Work to be completed: When a line in the listing below contains the word "from", return a copy of that line.

Provided data:

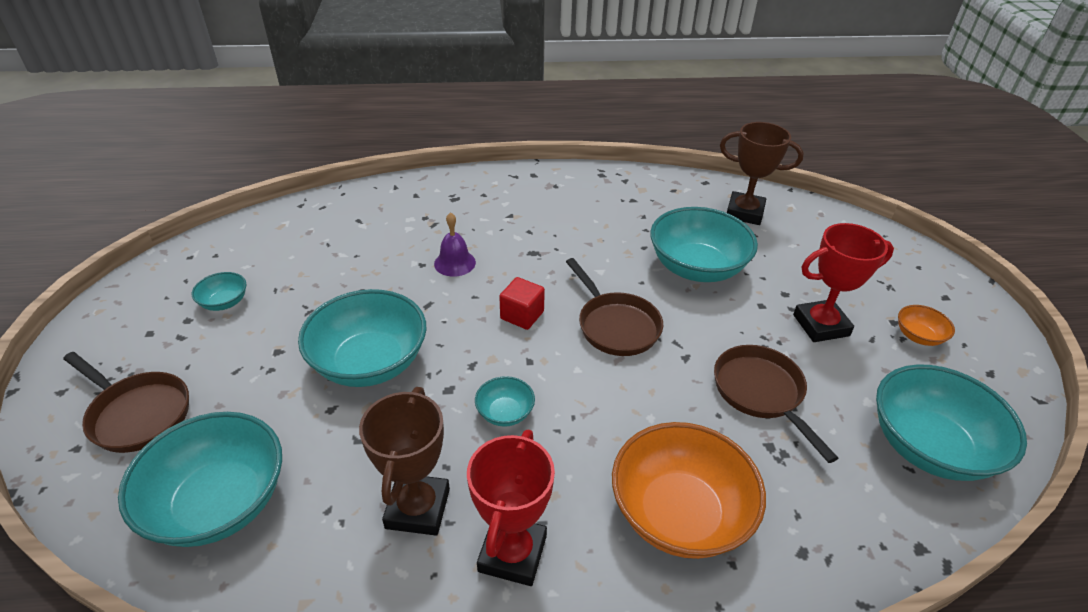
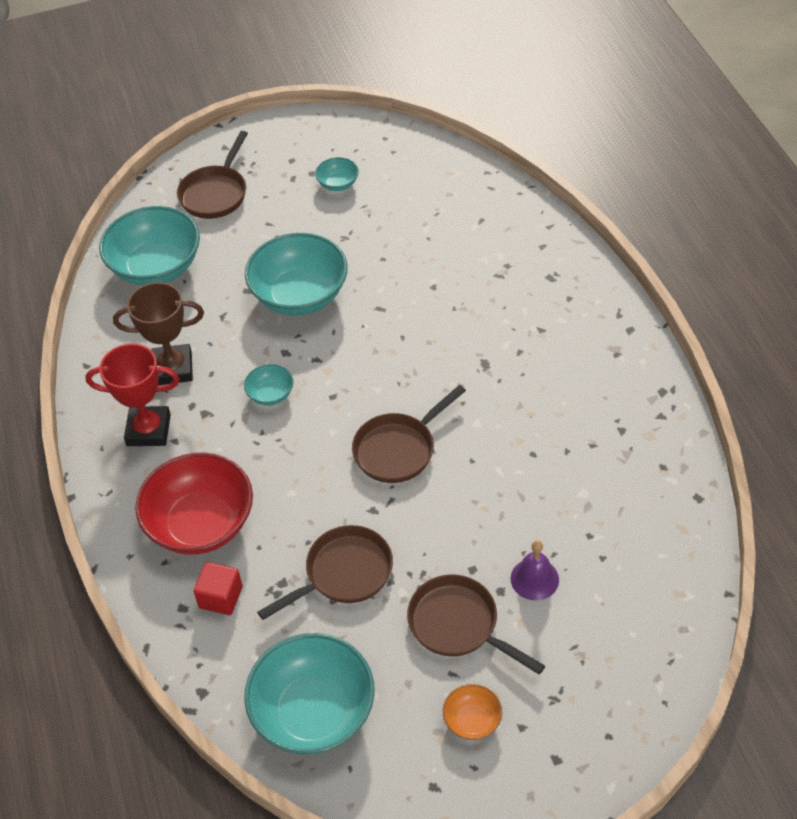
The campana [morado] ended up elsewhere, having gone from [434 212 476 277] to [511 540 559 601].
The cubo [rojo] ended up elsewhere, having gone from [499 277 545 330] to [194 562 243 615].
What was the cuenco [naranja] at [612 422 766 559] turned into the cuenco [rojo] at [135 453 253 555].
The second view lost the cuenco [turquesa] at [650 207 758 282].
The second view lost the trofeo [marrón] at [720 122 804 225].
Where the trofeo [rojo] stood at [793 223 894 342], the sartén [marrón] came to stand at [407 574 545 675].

Reply:
The campana [morado] ended up elsewhere, having gone from [434 212 476 277] to [511 540 559 601].
The cubo [rojo] ended up elsewhere, having gone from [499 277 545 330] to [194 562 243 615].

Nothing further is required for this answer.